[To do]
This exercise calls for all the entries that follow to be set down exactly, without their images.

[Task data]
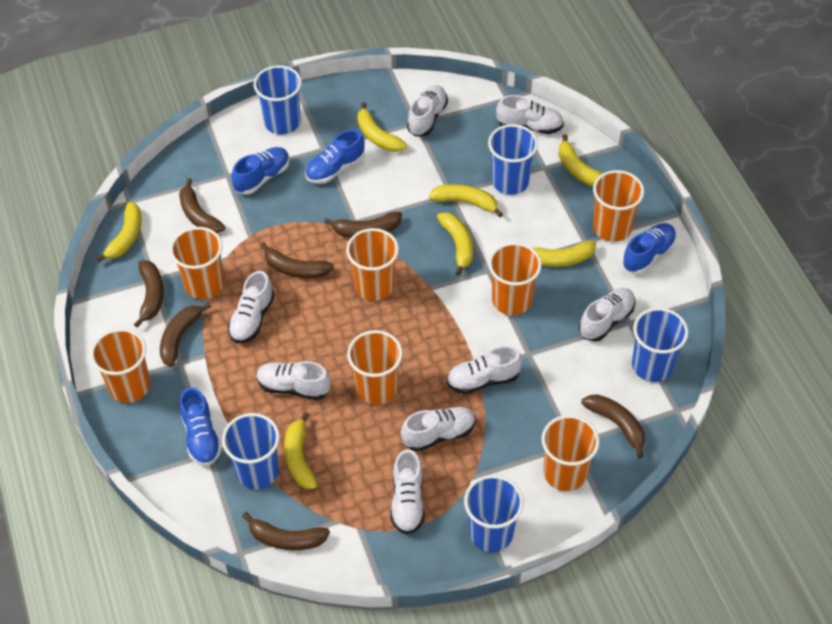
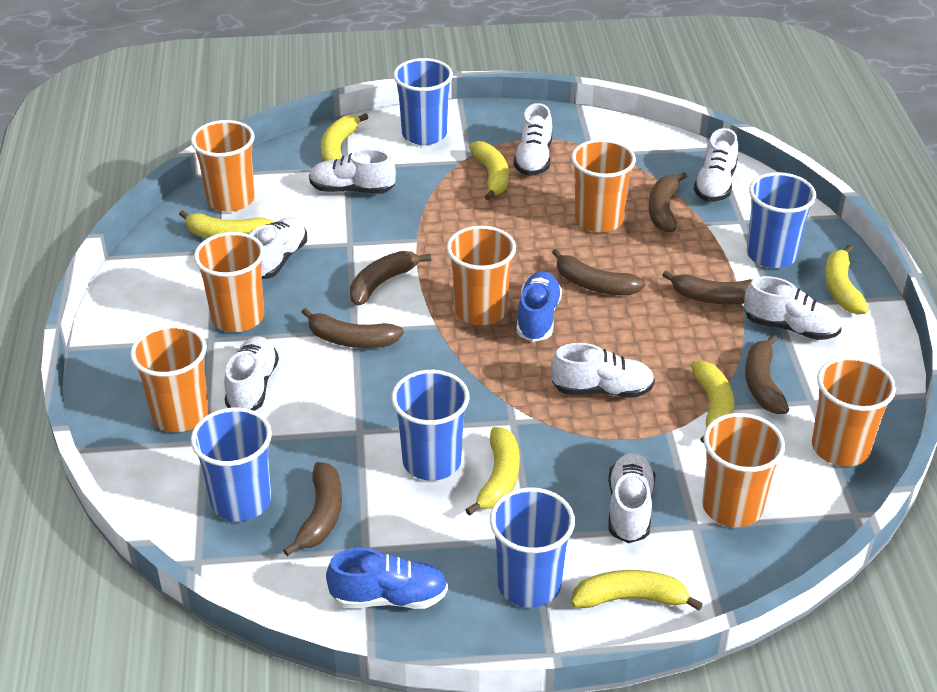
blue shoe: 4 -> 2

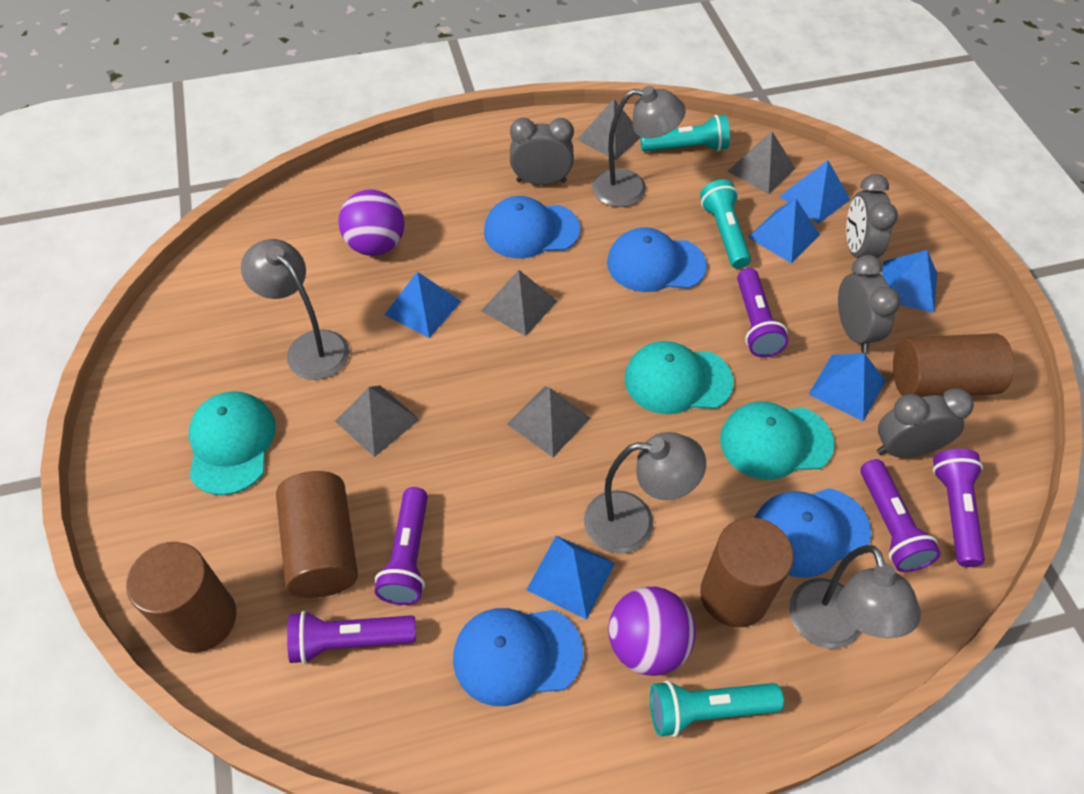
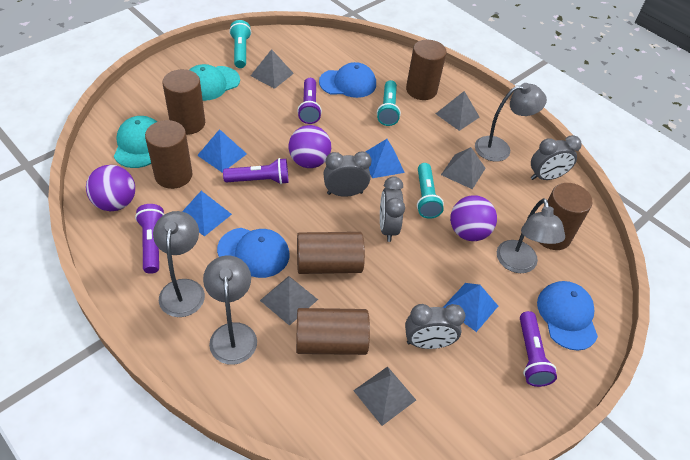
blue cap: 4 -> 3
blue pyramid: 6 -> 4
brown cylinder: 4 -> 6
purple ball: 2 -> 3
purple flashlight: 5 -> 4
turquoise cap: 3 -> 2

[Solution to this task]
blue shoe: 4 -> 2

blue cap: 4 -> 3
blue pyramid: 6 -> 4
brown cylinder: 4 -> 6
purple ball: 2 -> 3
purple flashlight: 5 -> 4
turquoise cap: 3 -> 2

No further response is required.